::: Supplied entries

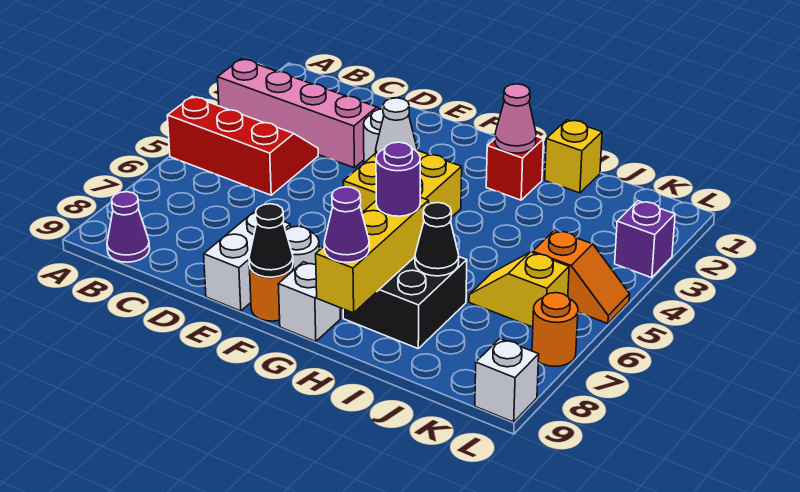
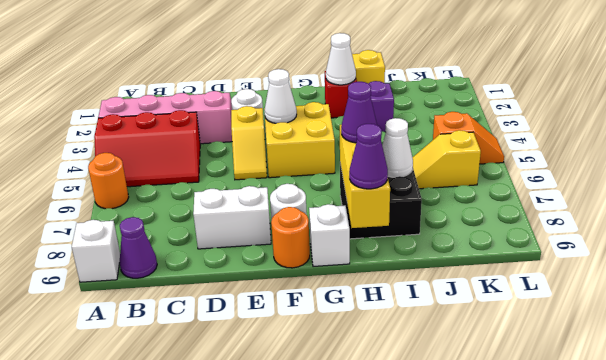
red slope A4:C5 level 1 top 5 -> red slope A4:C5 level 1 top 4
none -> yellow slope E4:E5 level 1 top 4
white brick E8:E9 level 1 -> white brick D8:E8 level 1
black cone F9 level 2 -> none
pink cone H2 level 2 -> white cone H2 level 2
purple round brick H7 level 3 -> purple cone H7 level 3
black cone I7 level 2 -> white cone I7 level 2
purple brick L3 level 1 -> purple brick I3 level 1
orange round brick L7 level 1 -> orange round brick A6 level 1
white brick L9 level 1 -> white brick A9 level 1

::::::

Requirement.
Across all the records above, find each line with "round" in it and copy it.

Exercise response.
purple round brick H7 level 3 -> purple cone H7 level 3
orange round brick L7 level 1 -> orange round brick A6 level 1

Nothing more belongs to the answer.